(About this task):
The line that contains "shifted: Knopf/braun <106, 566> to <286, 407>" marks the end: retype the data below exactly from its first line through that line.

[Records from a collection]
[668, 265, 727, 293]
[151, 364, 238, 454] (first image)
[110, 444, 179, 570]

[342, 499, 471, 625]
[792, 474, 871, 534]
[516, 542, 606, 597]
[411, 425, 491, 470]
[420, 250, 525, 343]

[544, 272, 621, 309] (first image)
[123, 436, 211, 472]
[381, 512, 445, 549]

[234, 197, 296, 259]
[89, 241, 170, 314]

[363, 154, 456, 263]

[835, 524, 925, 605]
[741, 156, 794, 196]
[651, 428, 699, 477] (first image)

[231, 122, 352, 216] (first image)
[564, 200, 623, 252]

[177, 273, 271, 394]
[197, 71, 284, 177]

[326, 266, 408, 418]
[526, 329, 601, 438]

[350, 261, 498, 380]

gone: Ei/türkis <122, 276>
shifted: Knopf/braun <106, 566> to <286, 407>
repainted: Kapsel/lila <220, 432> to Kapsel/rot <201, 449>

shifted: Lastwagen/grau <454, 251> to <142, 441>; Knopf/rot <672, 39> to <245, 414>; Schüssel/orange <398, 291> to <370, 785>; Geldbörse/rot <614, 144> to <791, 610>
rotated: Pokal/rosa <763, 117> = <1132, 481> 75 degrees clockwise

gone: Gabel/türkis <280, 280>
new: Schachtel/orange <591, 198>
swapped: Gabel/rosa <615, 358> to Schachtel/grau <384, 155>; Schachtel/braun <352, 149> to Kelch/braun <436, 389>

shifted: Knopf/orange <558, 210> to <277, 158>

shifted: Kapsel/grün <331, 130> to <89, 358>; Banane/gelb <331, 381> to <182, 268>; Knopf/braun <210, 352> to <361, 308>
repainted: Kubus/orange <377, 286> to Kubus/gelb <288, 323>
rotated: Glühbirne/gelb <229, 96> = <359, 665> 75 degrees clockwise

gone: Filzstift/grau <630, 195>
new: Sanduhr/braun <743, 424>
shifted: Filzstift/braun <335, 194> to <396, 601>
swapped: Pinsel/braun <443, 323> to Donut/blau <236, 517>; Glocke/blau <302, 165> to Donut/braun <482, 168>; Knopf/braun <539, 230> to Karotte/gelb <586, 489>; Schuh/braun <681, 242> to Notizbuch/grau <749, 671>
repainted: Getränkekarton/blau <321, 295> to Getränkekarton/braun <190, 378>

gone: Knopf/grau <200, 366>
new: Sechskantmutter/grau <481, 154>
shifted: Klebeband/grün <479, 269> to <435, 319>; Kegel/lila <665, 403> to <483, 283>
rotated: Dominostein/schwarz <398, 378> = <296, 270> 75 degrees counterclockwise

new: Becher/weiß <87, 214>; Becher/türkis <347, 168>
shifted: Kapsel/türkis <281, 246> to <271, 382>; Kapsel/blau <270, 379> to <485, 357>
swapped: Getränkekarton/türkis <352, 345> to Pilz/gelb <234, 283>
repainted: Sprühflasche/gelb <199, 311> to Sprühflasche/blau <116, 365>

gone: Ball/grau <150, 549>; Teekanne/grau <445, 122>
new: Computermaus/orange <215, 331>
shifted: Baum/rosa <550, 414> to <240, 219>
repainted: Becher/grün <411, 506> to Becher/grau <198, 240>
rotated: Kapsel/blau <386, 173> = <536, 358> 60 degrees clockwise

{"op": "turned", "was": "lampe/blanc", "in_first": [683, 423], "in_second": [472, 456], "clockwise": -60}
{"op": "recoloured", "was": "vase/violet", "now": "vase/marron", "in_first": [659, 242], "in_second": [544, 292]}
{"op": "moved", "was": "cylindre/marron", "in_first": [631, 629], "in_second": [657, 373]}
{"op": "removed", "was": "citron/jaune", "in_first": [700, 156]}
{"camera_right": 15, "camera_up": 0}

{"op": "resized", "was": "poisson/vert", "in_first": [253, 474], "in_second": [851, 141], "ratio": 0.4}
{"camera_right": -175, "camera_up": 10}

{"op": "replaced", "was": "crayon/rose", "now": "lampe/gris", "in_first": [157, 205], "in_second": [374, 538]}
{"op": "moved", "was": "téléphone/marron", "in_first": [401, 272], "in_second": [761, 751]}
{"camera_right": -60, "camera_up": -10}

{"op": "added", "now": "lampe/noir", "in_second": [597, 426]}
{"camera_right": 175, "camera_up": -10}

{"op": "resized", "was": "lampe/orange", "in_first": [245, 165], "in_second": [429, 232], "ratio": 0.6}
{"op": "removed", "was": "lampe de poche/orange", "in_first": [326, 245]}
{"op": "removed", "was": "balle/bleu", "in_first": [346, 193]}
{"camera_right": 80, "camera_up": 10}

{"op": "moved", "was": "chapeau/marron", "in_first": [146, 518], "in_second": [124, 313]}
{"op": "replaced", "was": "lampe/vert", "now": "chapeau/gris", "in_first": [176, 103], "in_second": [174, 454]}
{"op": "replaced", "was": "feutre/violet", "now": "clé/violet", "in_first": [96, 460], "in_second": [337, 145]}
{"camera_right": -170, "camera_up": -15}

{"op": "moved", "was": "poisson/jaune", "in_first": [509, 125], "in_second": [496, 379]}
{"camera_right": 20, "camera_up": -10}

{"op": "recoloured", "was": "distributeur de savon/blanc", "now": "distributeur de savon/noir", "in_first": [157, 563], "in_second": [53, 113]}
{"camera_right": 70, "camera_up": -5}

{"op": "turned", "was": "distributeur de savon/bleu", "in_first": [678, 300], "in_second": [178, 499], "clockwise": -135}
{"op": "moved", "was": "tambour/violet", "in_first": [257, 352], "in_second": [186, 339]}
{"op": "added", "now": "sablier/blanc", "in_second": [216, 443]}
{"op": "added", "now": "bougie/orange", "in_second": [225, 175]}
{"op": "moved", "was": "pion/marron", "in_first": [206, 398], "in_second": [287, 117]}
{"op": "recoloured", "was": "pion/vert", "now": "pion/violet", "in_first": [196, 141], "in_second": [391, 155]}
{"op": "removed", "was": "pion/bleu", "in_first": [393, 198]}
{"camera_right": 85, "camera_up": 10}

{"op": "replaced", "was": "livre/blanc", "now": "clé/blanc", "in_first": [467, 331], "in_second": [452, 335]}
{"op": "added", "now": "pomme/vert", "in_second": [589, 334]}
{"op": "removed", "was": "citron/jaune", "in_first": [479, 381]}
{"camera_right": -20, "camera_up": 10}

(Result of the exercise):
[668, 265, 727, 293]
[151, 364, 238, 454] (first image)
[110, 444, 179, 570]

[342, 499, 471, 625]
[792, 474, 871, 534]
[516, 542, 606, 597]
[411, 425, 491, 470]
[420, 250, 525, 343]

[544, 272, 621, 309] (first image)
[123, 436, 211, 472]
[381, 512, 445, 549]

[234, 197, 296, 259]
[89, 241, 170, 314]

[363, 154, 456, 263]

[835, 524, 925, 605]
[741, 156, 794, 196]
[651, 428, 699, 477] (first image)

[231, 122, 352, 216] (first image)
[564, 200, 623, 252]

[177, 273, 271, 394]
[197, 71, 284, 177]

[326, 266, 408, 418]
[526, 329, 601, 438]

[350, 261, 498, 380]

gone: Ei/türkis <122, 276>
shifted: Knopf/braun <106, 566> to <286, 407>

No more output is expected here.